**Information shown:**
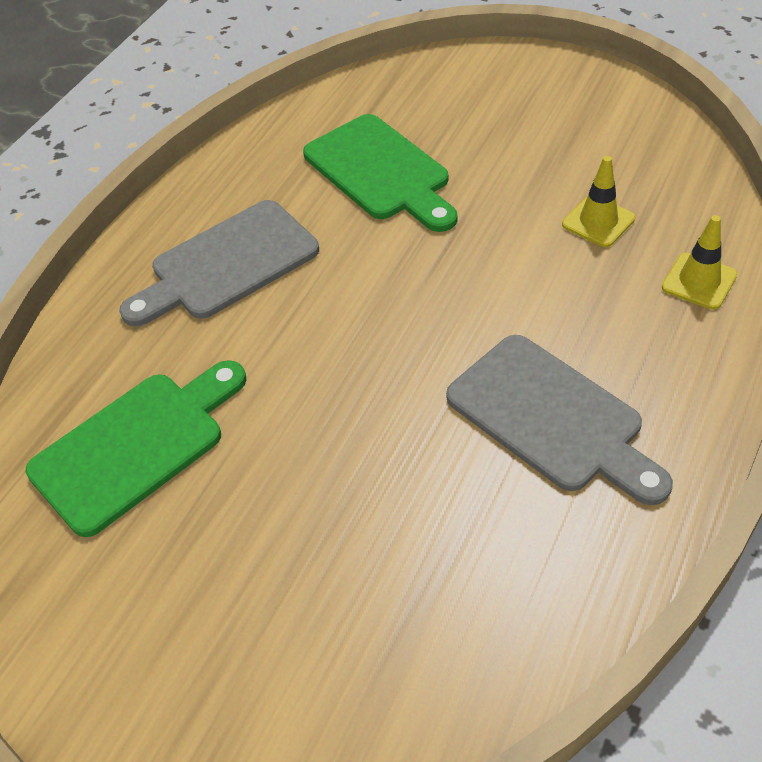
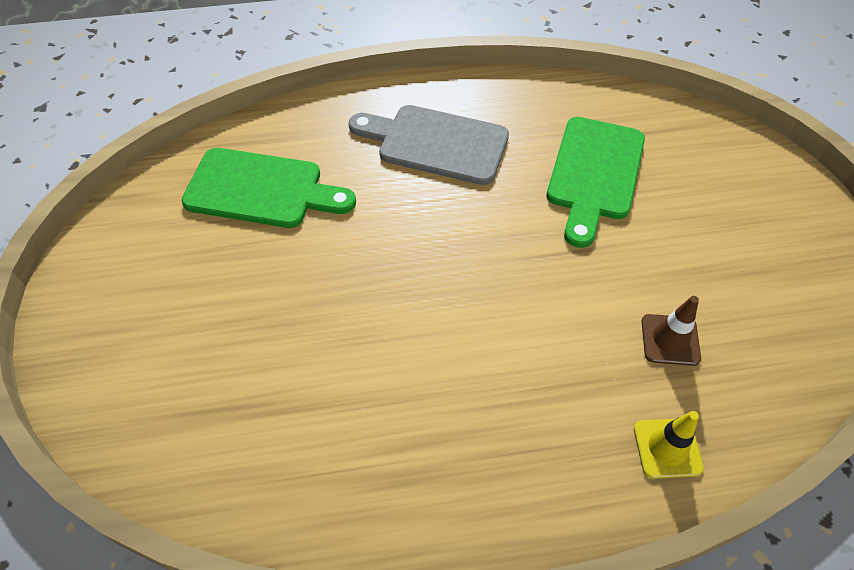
camera: 50 degrees right, 5 degrees up
(551, 418) = (443, 410): grey cutting board -> none
(598, 221) = (670, 340): yellow traffic cone -> brown traffic cone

**Required work:**
From the line holding "(551, 418) = (443, 410): grey" down to the final line above, quote every line exactly and only those lines.

**Answer space:**
(551, 418) = (443, 410): grey cutting board -> none
(598, 221) = (670, 340): yellow traffic cone -> brown traffic cone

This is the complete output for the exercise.